▶ **Exercise brief**
In your copy, drop the images and return each record exactly as it stands.

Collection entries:
════

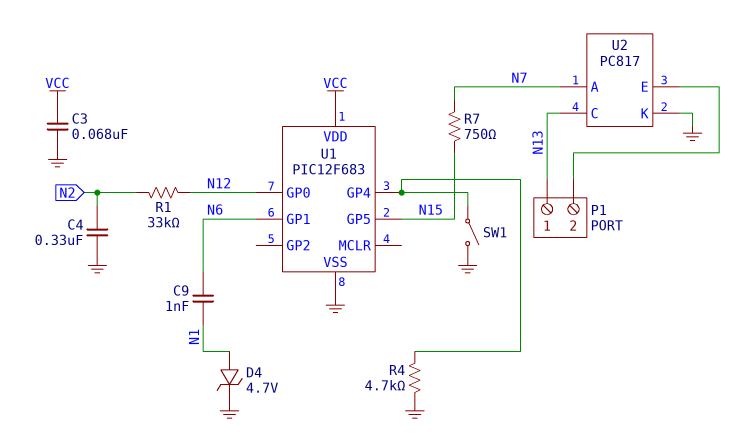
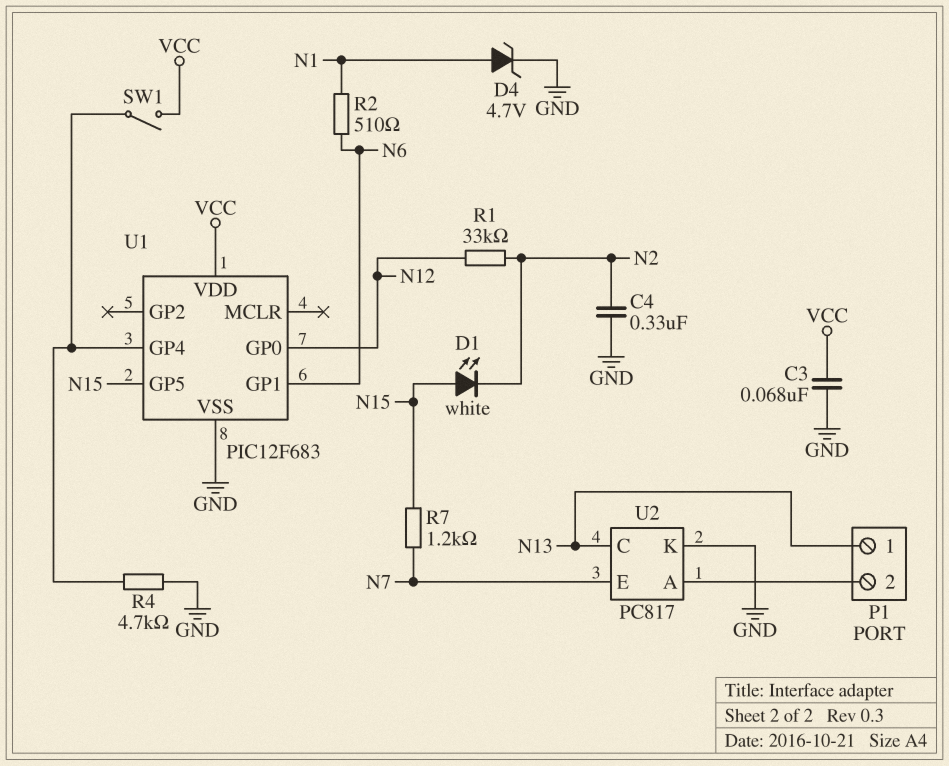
C9: 1nF (N1, N6) -> none
D1: none -> LED white (A N15, K N2)
R2: none -> 510 (N1, N6)
R7: 750 (N7, N15) -> 1.2k (N7, N15)
SW1: switch (GND, U1/GP4) -> switch (U1/GP4, VCC)
U2 pin A: N7 -> P1/2
U2 pin E: P1/2 -> N7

════

▶ **Reply**
C9: 1nF (N1, N6) -> none
D1: none -> LED white (A N15, K N2)
R2: none -> 510 (N1, N6)
R7: 750 (N7, N15) -> 1.2k (N7, N15)
SW1: switch (GND, U1/GP4) -> switch (U1/GP4, VCC)
U2 pin A: N7 -> P1/2
U2 pin E: P1/2 -> N7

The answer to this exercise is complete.